Exercise goal
From first line to last, give the records again word for word and omit the pictures.

Entries shown
▬▬▬▬▬▬▬▬▬▬
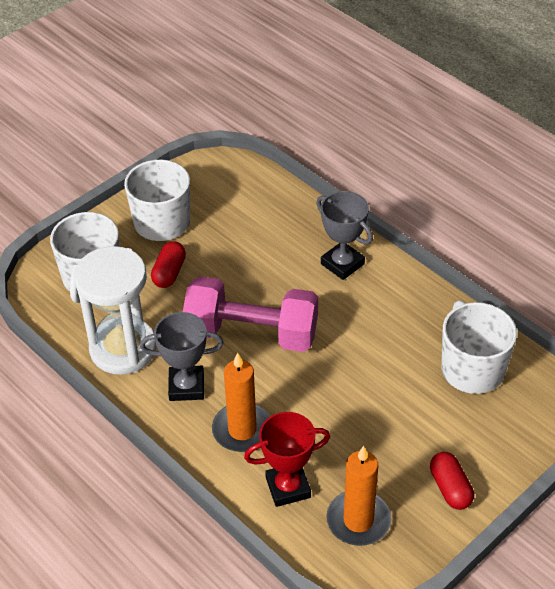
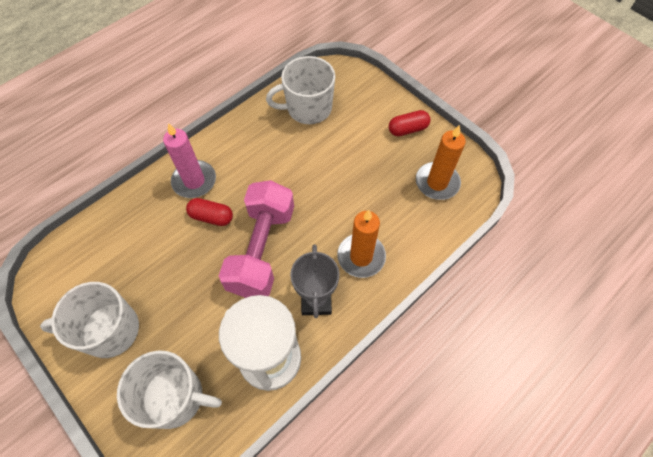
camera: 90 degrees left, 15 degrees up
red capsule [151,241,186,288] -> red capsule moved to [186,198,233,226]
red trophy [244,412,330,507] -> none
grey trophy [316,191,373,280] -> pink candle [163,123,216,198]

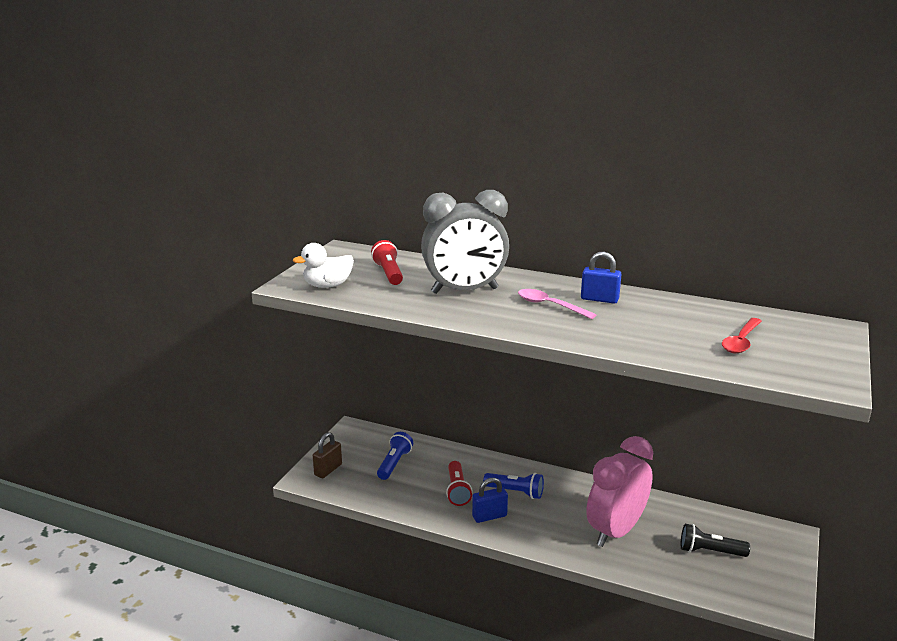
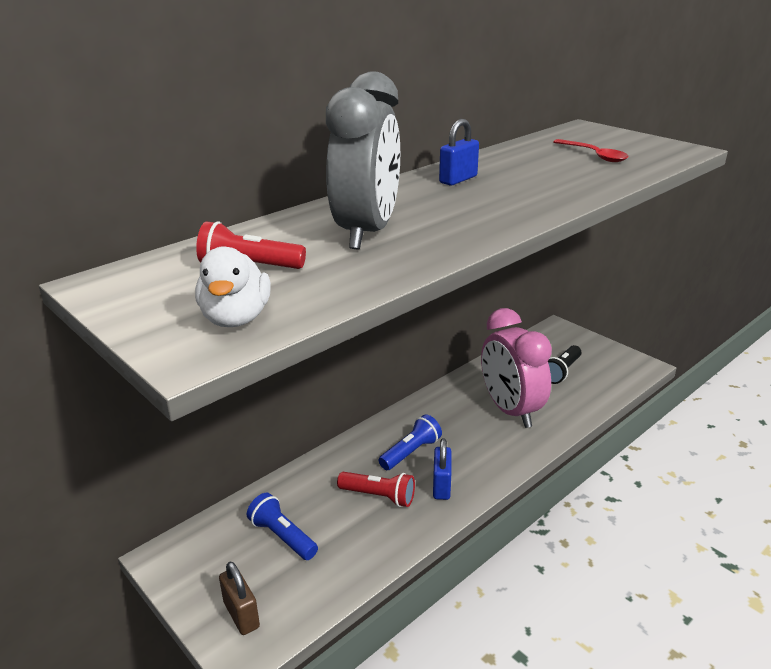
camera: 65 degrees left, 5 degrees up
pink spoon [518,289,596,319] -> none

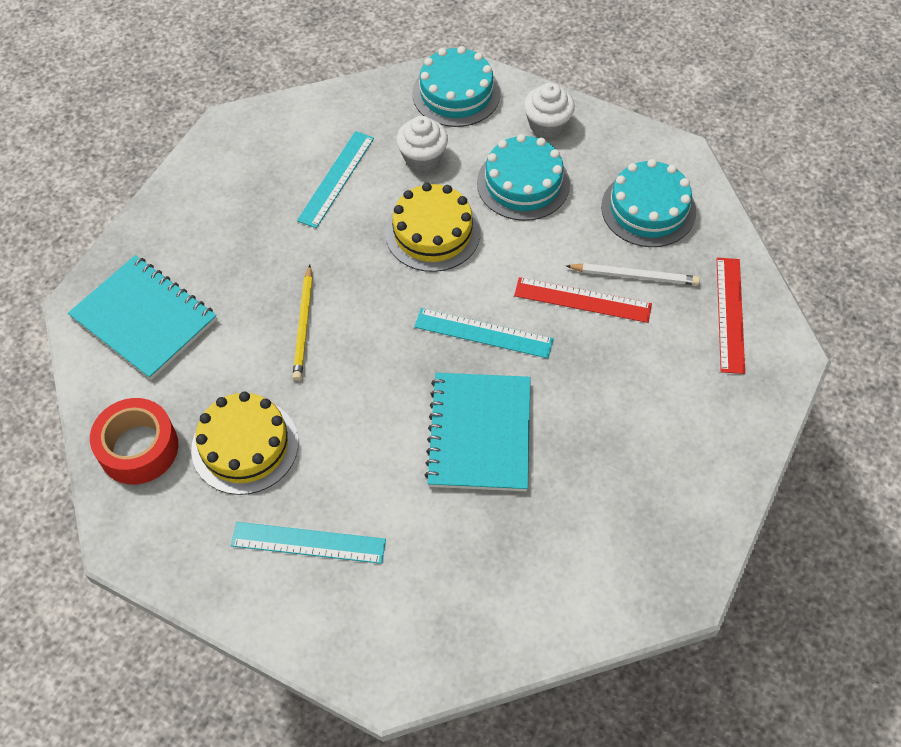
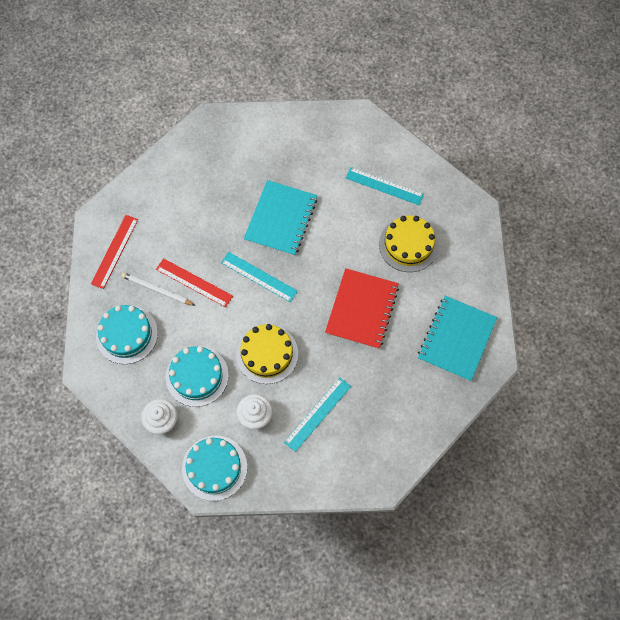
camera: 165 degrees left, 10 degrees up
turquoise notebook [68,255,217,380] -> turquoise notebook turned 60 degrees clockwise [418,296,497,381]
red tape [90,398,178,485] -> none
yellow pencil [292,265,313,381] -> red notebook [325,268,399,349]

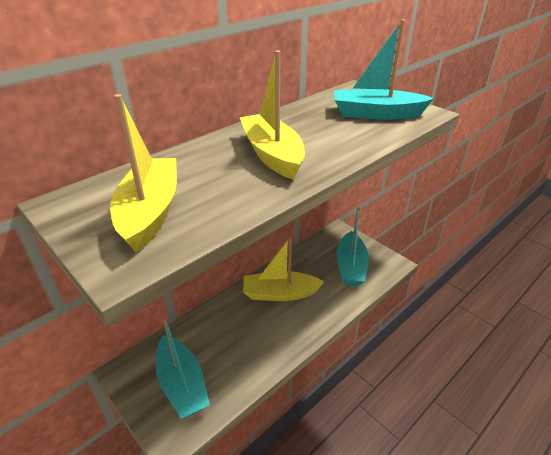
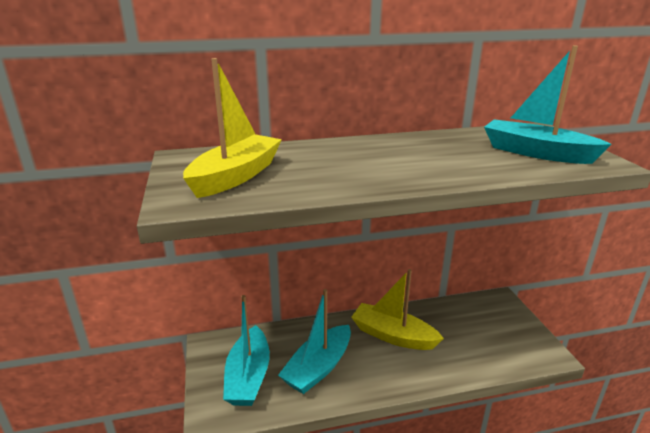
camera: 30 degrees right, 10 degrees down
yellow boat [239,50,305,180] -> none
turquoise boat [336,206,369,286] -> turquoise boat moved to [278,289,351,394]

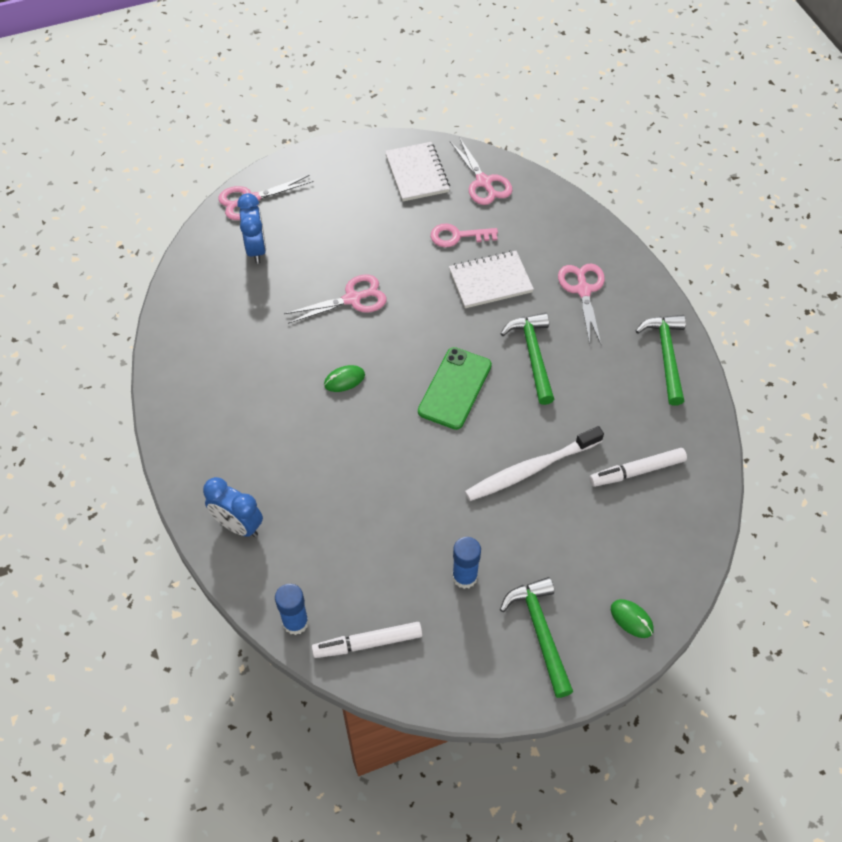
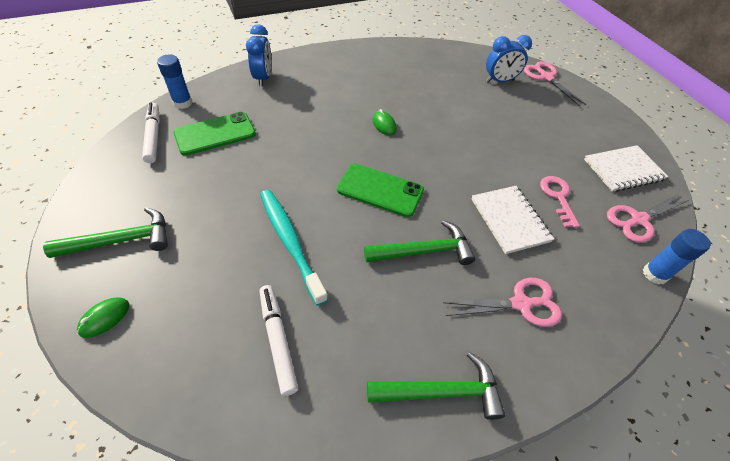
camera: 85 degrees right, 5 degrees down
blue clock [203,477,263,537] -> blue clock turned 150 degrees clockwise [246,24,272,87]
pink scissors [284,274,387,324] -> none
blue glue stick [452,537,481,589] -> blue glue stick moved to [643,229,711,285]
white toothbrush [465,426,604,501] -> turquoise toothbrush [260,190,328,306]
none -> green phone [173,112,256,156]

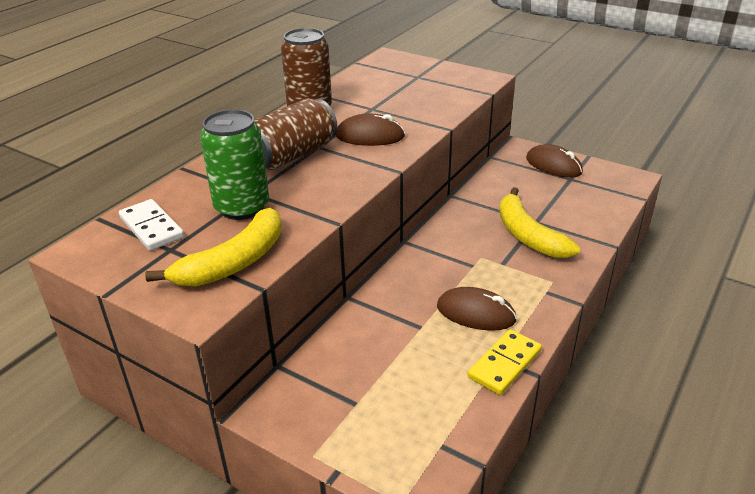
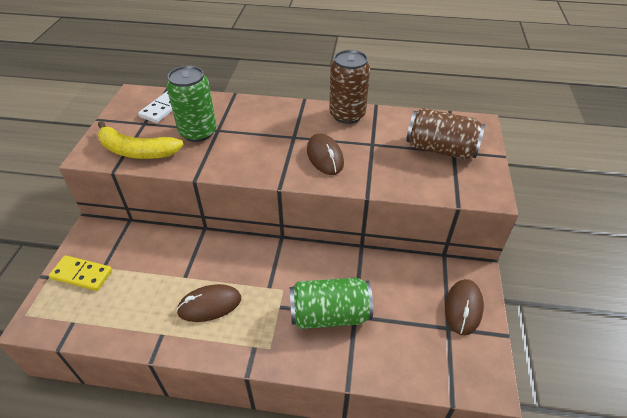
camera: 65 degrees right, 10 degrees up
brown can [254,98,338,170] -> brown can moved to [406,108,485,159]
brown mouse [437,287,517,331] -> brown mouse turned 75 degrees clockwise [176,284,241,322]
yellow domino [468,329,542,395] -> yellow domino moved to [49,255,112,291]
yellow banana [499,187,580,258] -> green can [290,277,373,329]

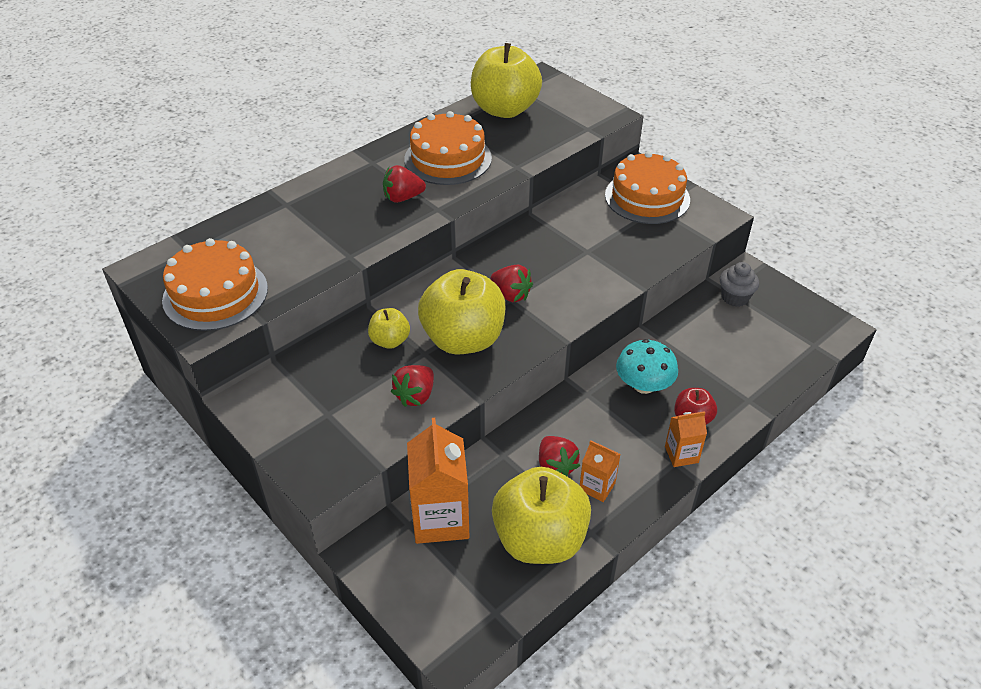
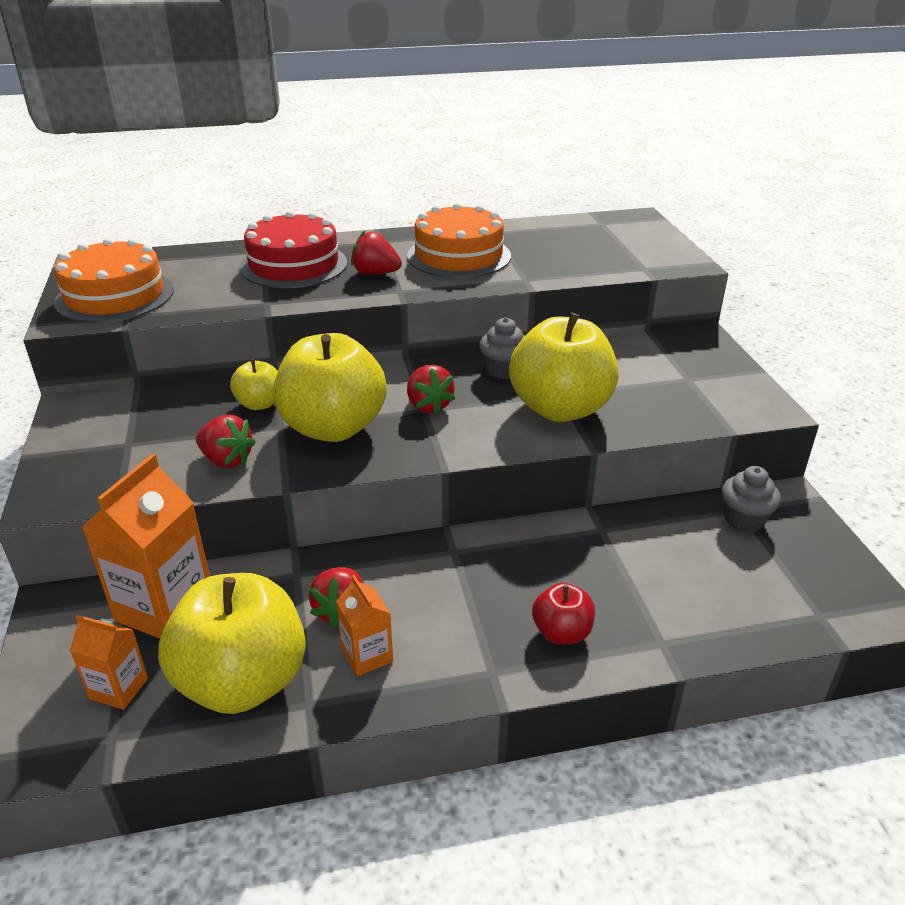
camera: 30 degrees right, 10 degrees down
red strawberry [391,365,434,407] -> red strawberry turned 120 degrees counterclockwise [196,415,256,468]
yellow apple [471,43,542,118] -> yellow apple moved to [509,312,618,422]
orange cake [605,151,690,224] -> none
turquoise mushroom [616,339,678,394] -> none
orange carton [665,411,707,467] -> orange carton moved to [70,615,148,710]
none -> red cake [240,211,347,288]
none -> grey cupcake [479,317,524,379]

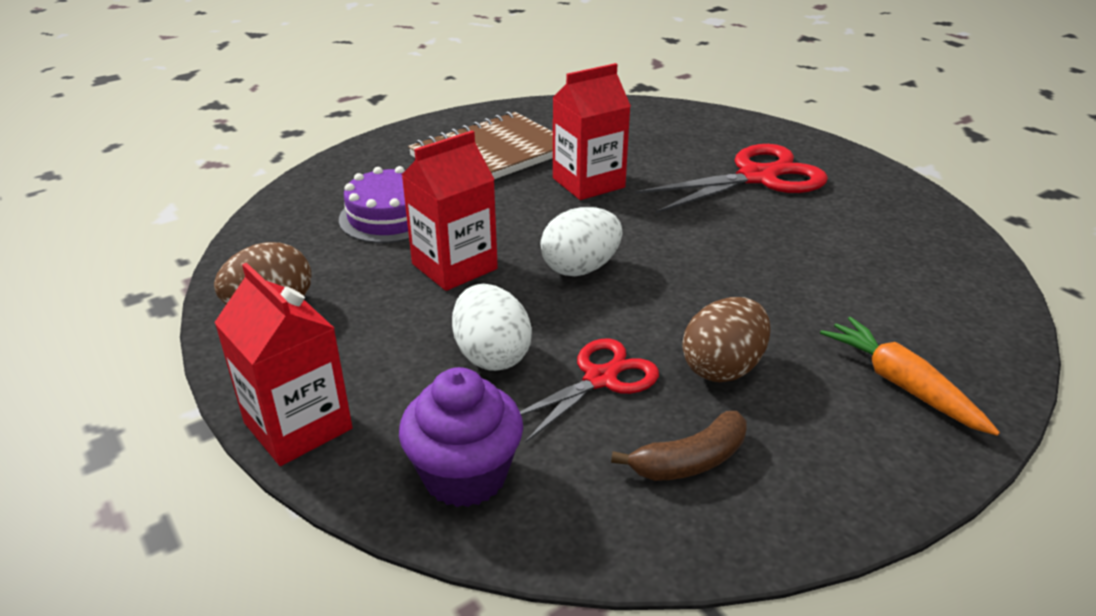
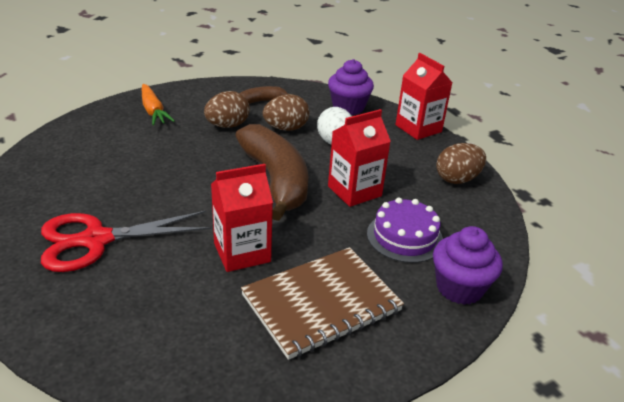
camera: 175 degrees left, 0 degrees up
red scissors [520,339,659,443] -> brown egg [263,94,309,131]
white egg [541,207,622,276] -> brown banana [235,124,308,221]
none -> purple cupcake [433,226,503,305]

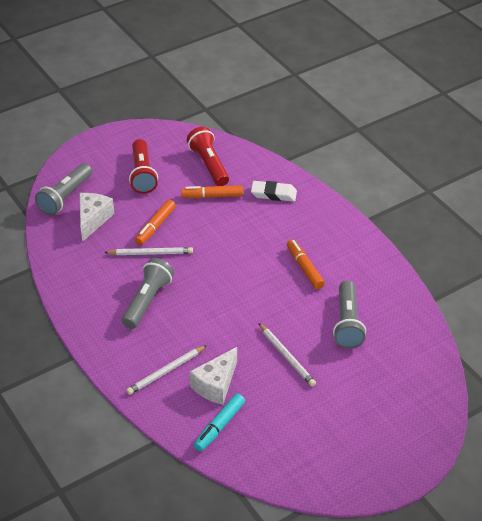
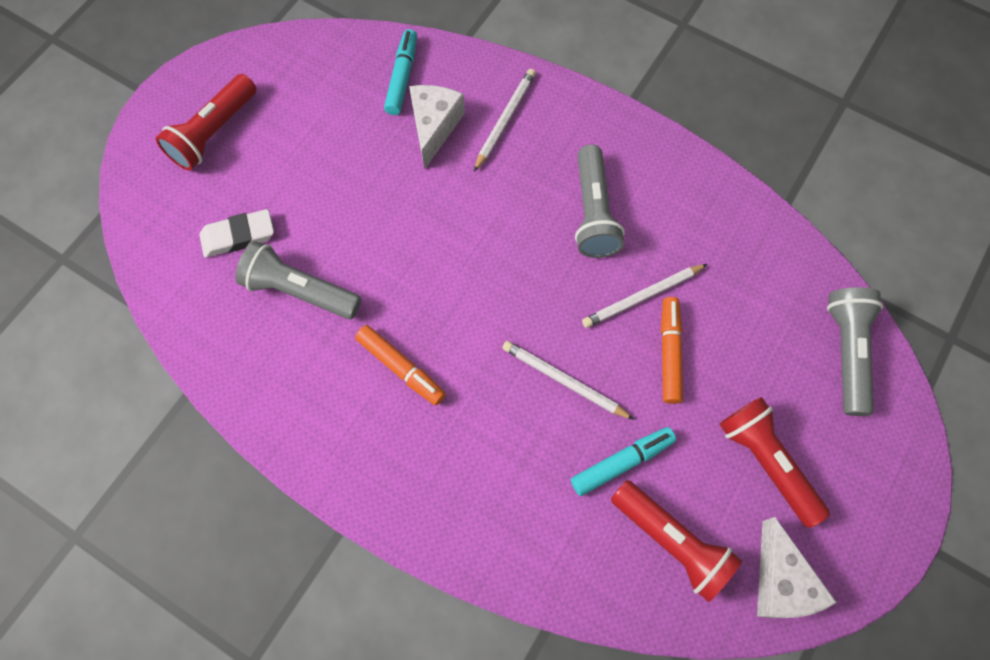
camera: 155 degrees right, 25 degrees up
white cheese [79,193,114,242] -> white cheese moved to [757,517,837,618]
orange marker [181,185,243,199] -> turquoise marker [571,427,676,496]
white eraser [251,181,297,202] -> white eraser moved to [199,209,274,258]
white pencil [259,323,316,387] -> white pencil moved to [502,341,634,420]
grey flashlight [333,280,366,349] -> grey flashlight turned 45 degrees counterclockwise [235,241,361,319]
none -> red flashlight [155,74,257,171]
▬▬▬▬▬▬▬▬▬▬
Your response
camera: 90 degrees left, 15 degrees up
red capsule [151,241,186,288] -> red capsule moved to [186,198,233,226]
red trophy [244,412,330,507] -> none
grey trophy [316,191,373,280] -> pink candle [163,123,216,198]

camera: 65 degrees left, 5 degrees up
pink spoon [518,289,596,319] -> none

camera: 165 degrees left, 10 degrees up
turquoise notebook [68,255,217,380] -> turquoise notebook turned 60 degrees clockwise [418,296,497,381]
red tape [90,398,178,485] -> none
yellow pencil [292,265,313,381] -> red notebook [325,268,399,349]

camera: 30 degrees right, 10 degrees down
yellow boat [239,50,305,180] -> none
turquoise boat [336,206,369,286] -> turquoise boat moved to [278,289,351,394]

camera: 85 degrees right, 5 degrees down
blue clock [203,477,263,537] -> blue clock turned 150 degrees clockwise [246,24,272,87]
pink scissors [284,274,387,324] -> none
blue glue stick [452,537,481,589] -> blue glue stick moved to [643,229,711,285]
white toothbrush [465,426,604,501] -> turquoise toothbrush [260,190,328,306]
none -> green phone [173,112,256,156]

camera: 65 degrees right, 10 degrees up
brown can [254,98,338,170] -> brown can moved to [406,108,485,159]
brown mouse [437,287,517,331] -> brown mouse turned 75 degrees clockwise [176,284,241,322]
yellow domino [468,329,542,395] -> yellow domino moved to [49,255,112,291]
yellow banana [499,187,580,258] -> green can [290,277,373,329]

camera: 30 degrees right, 10 degrees down
red strawberry [391,365,434,407] -> red strawberry turned 120 degrees counterclockwise [196,415,256,468]
yellow apple [471,43,542,118] -> yellow apple moved to [509,312,618,422]
orange cake [605,151,690,224] -> none
turquoise mushroom [616,339,678,394] -> none
orange carton [665,411,707,467] -> orange carton moved to [70,615,148,710]
none -> red cake [240,211,347,288]
none -> grey cupcake [479,317,524,379]

camera: 175 degrees left, 0 degrees up
red scissors [520,339,659,443] -> brown egg [263,94,309,131]
white egg [541,207,622,276] -> brown banana [235,124,308,221]
none -> purple cupcake [433,226,503,305]

camera: 155 degrees right, 25 degrees up
white cheese [79,193,114,242] -> white cheese moved to [757,517,837,618]
orange marker [181,185,243,199] -> turquoise marker [571,427,676,496]
white eraser [251,181,297,202] -> white eraser moved to [199,209,274,258]
white pencil [259,323,316,387] -> white pencil moved to [502,341,634,420]
grey flashlight [333,280,366,349] -> grey flashlight turned 45 degrees counterclockwise [235,241,361,319]
none -> red flashlight [155,74,257,171]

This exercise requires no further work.